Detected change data

################

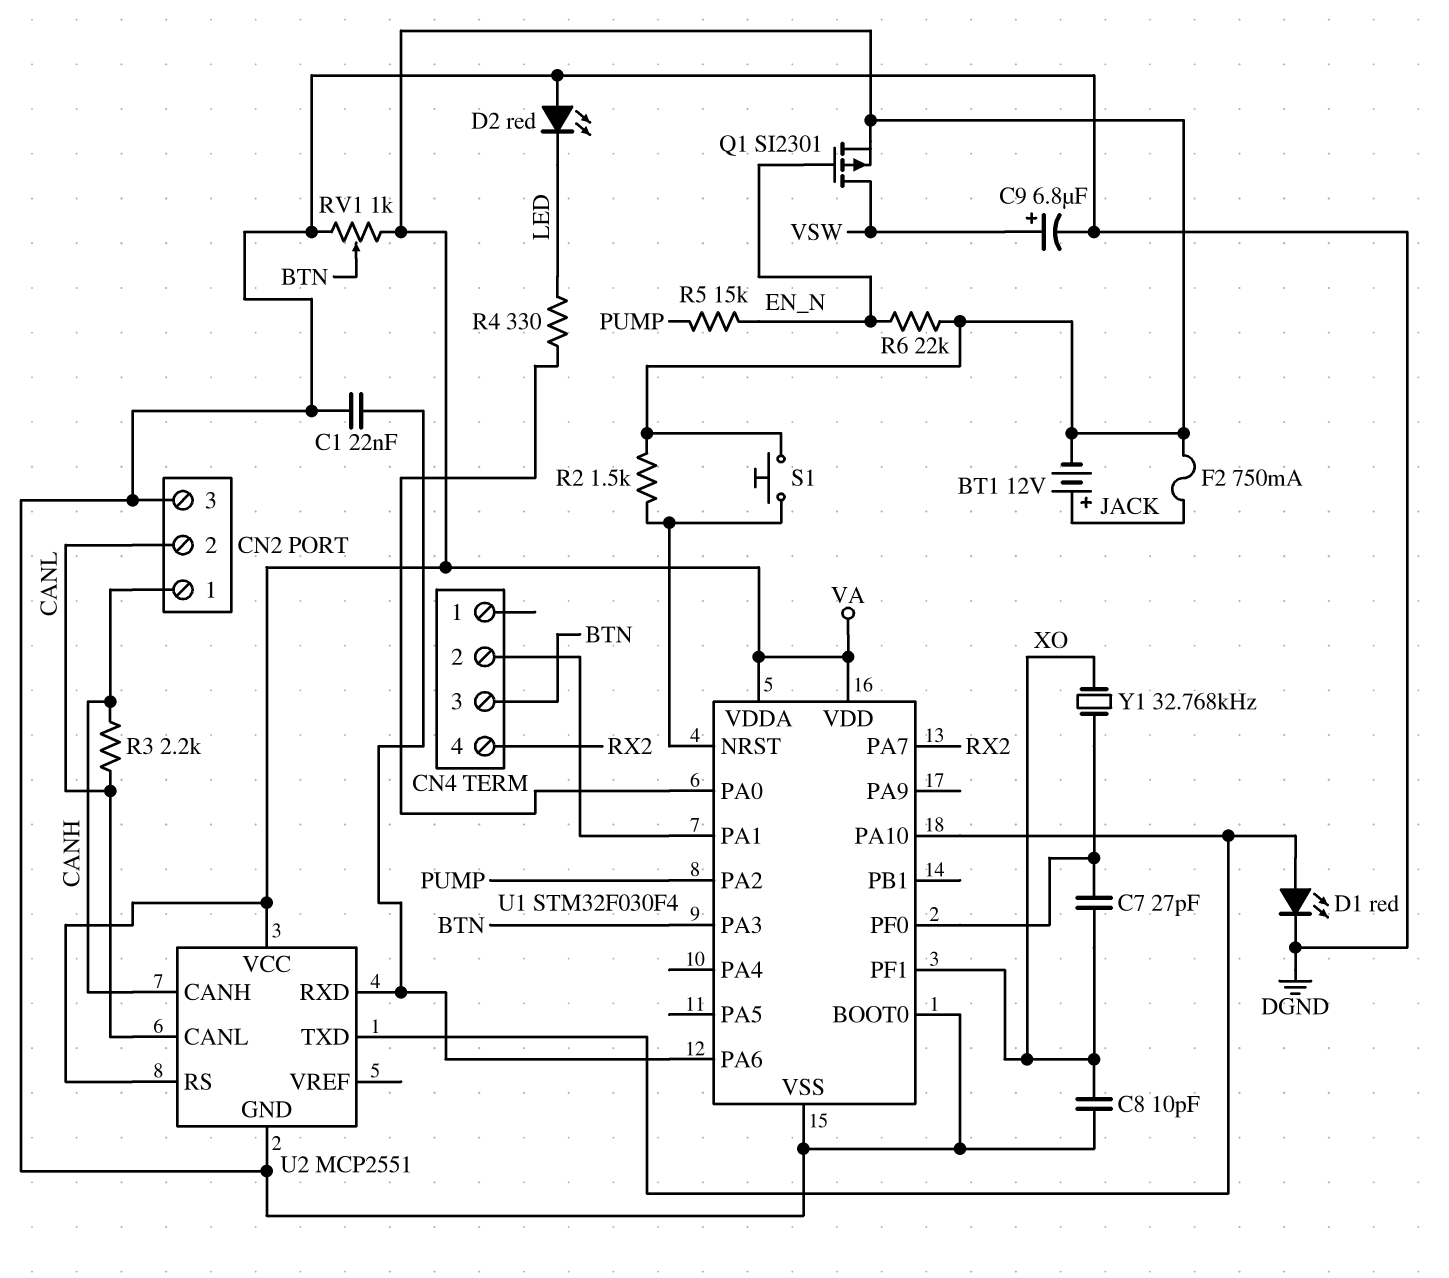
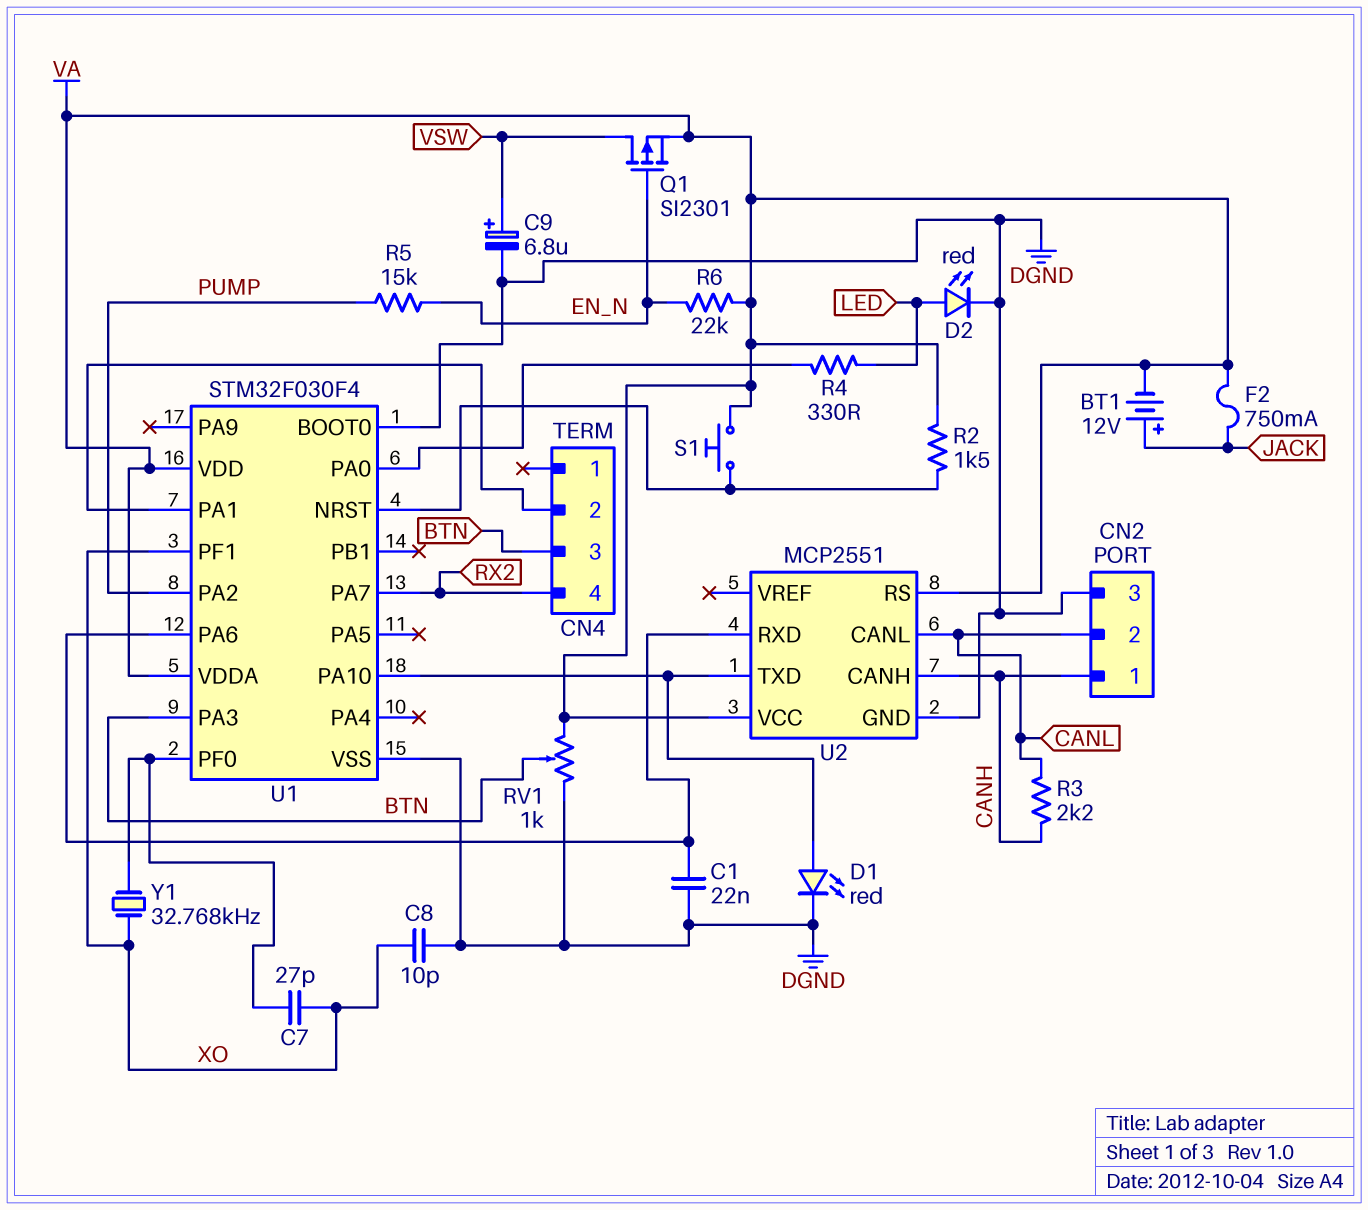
D2: LED red (A DGND, K LED) -> LED red (A LED, K DGND)

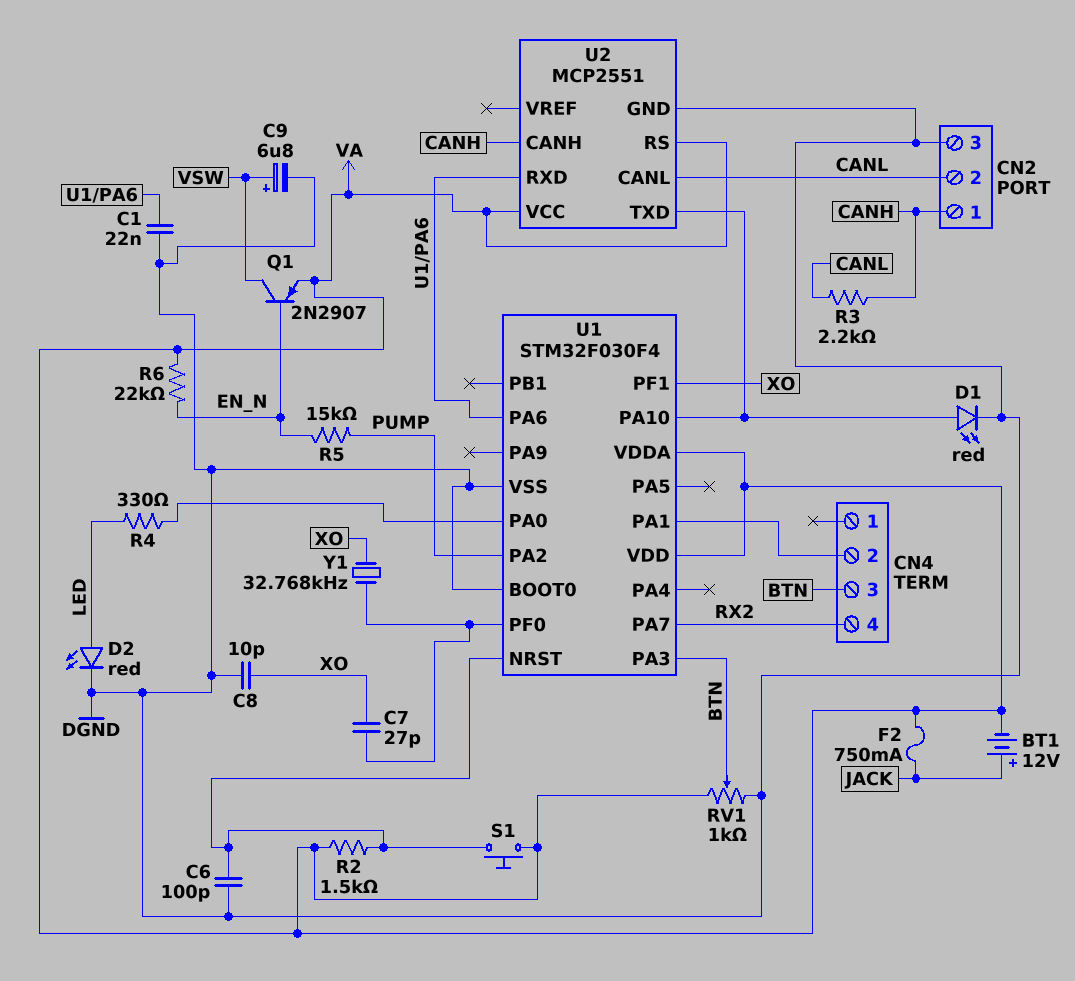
C6: none -> 100pF (DGND, U1/NRST)
Q1: PMOS SI2301 (G EN_N, D VSW, S VA) -> PNP 2N2907 (B EN_N, C VSW, E VA)

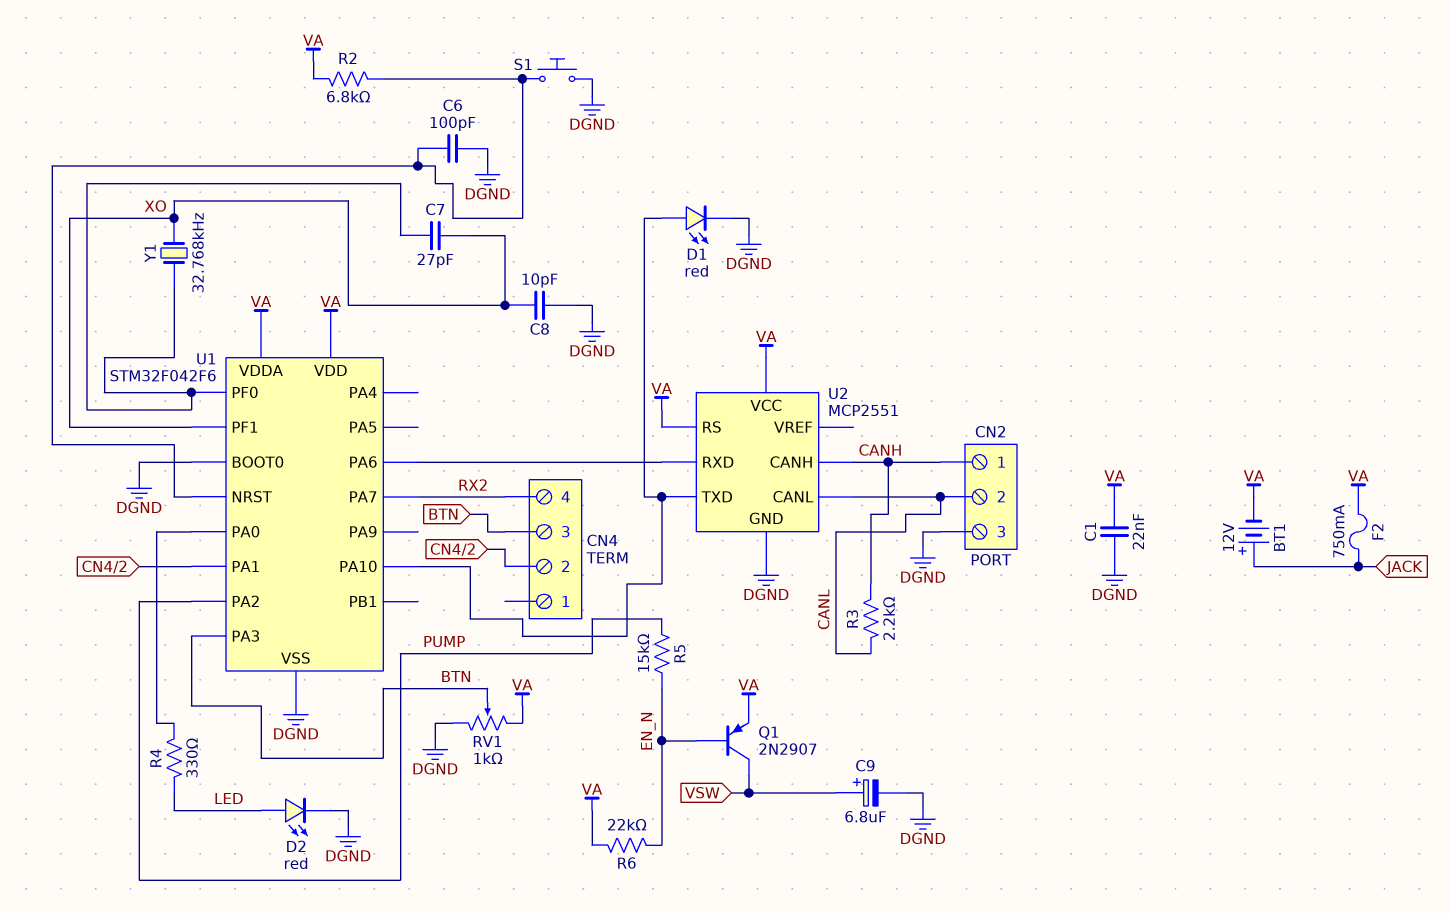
C1: 22nF (DGND, U1/PA6) -> 22nF (DGND, VA)
R2: 1.5k (U1/NRST, VA) -> 6.8k (U1/NRST, VA)
S1: button (U1/NRST, VA) -> button (DGND, U1/NRST)
U1: STM32F030F4 -> STM32F042F6

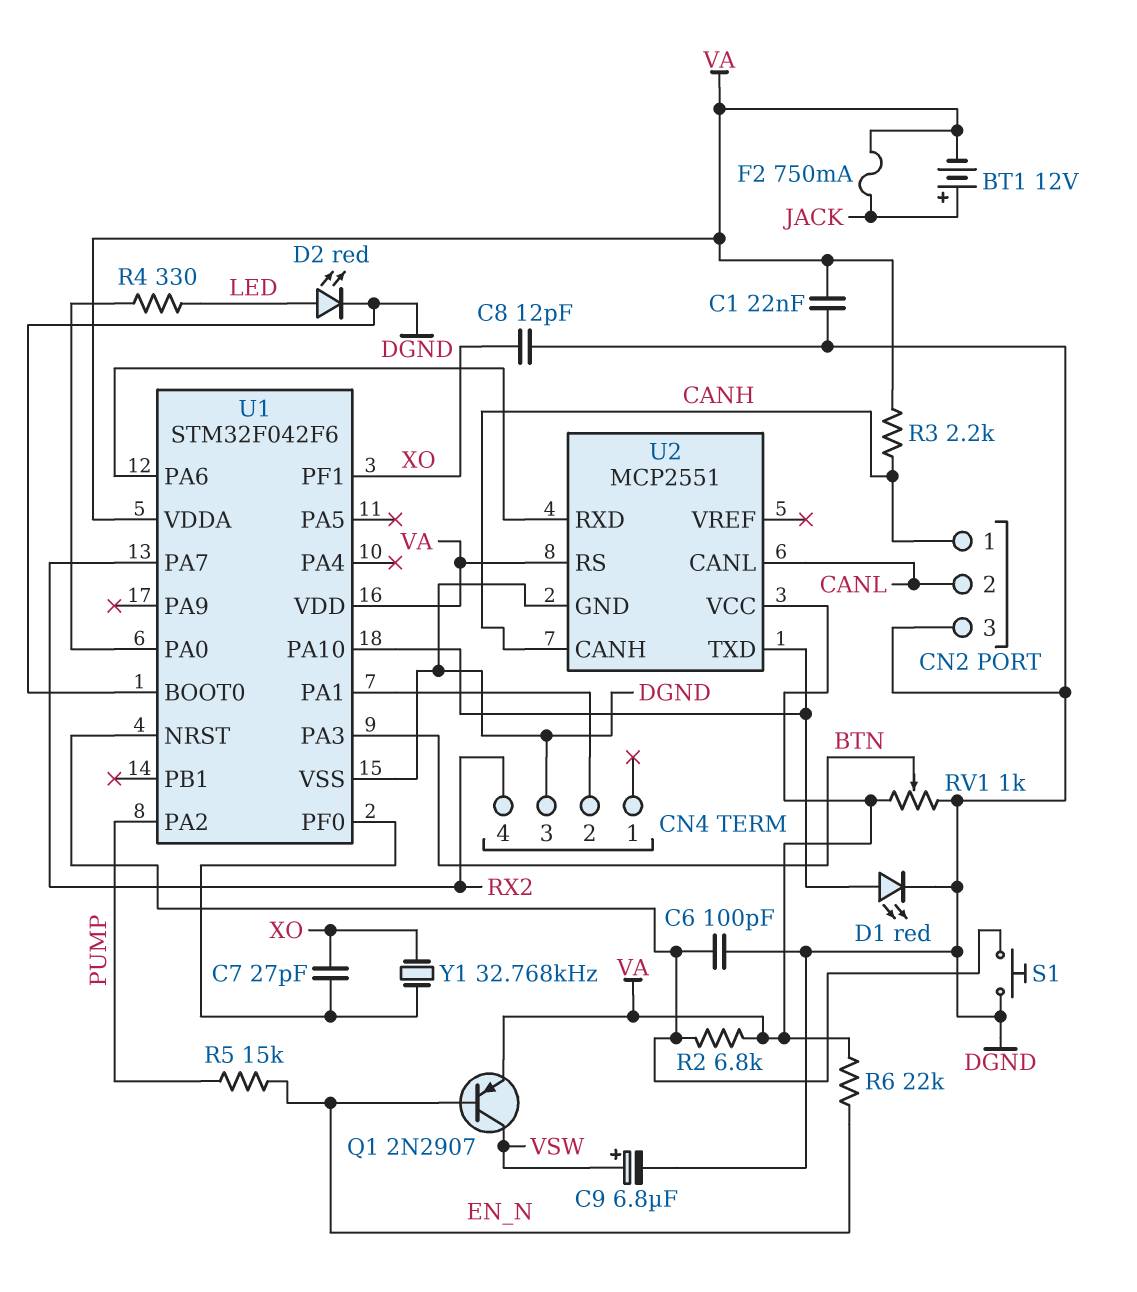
C8: 10pF (DGND, XO) -> 12pF (DGND, XO)
CN4 pin 3: BTN -> DGND
R3: 2.2k (CANH, CANL) -> 2.2k (CANH, VA)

################

(What is needed): Should a record include a picture, drop the picture and write out the remainder exactly.

(Answer for this exercise):
D2: LED red (A DGND, K LED) -> LED red (A LED, K DGND)

C6: none -> 100pF (DGND, U1/NRST)
Q1: PMOS SI2301 (G EN_N, D VSW, S VA) -> PNP 2N2907 (B EN_N, C VSW, E VA)

C1: 22nF (DGND, U1/PA6) -> 22nF (DGND, VA)
R2: 1.5k (U1/NRST, VA) -> 6.8k (U1/NRST, VA)
S1: button (U1/NRST, VA) -> button (DGND, U1/NRST)
U1: STM32F030F4 -> STM32F042F6

C8: 10pF (DGND, XO) -> 12pF (DGND, XO)
CN4 pin 3: BTN -> DGND
R3: 2.2k (CANH, CANL) -> 2.2k (CANH, VA)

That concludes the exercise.